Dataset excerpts
Start of Block

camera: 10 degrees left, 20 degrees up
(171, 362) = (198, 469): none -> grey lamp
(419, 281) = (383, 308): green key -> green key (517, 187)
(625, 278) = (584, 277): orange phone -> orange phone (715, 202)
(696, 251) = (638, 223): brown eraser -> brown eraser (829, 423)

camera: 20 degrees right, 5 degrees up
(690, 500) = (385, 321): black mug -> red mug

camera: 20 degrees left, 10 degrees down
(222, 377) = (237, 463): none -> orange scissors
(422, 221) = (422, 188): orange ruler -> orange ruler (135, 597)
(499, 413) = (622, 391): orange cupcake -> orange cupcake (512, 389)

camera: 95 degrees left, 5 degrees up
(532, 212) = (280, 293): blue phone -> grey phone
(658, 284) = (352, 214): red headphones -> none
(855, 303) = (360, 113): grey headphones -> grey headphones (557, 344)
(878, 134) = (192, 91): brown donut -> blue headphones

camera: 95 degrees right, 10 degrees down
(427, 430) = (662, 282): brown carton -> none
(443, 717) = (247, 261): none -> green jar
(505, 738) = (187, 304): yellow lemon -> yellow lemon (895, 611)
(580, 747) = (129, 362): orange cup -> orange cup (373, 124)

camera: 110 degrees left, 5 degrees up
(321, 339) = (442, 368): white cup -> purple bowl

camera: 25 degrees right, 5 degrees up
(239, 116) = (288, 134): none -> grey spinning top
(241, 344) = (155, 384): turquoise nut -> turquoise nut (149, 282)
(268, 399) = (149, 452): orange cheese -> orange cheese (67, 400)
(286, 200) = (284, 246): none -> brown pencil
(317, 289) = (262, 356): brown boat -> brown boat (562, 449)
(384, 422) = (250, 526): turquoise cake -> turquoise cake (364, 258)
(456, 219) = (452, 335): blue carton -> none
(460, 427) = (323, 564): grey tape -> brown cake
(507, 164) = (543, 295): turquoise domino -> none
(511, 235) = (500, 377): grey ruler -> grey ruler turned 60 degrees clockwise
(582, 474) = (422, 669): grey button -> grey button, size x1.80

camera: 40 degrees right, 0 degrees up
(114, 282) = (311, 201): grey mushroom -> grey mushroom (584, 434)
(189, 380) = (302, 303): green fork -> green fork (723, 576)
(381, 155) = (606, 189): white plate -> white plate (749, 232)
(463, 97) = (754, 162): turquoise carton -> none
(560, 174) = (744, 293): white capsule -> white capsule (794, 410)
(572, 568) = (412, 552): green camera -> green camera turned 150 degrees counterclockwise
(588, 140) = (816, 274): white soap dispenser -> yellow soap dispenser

End of Block

Action item. Reproduce exactly the lines from the beginning of the entries above up to and including the line that contains "camera: 95 degrees left, 5 degrees up".

Task response.
camera: 10 degrees left, 20 degrees up
(171, 362) = (198, 469): none -> grey lamp
(419, 281) = (383, 308): green key -> green key (517, 187)
(625, 278) = (584, 277): orange phone -> orange phone (715, 202)
(696, 251) = (638, 223): brown eraser -> brown eraser (829, 423)

camera: 20 degrees right, 5 degrees up
(690, 500) = (385, 321): black mug -> red mug

camera: 20 degrees left, 10 degrees down
(222, 377) = (237, 463): none -> orange scissors
(422, 221) = (422, 188): orange ruler -> orange ruler (135, 597)
(499, 413) = (622, 391): orange cupcake -> orange cupcake (512, 389)

camera: 95 degrees left, 5 degrees up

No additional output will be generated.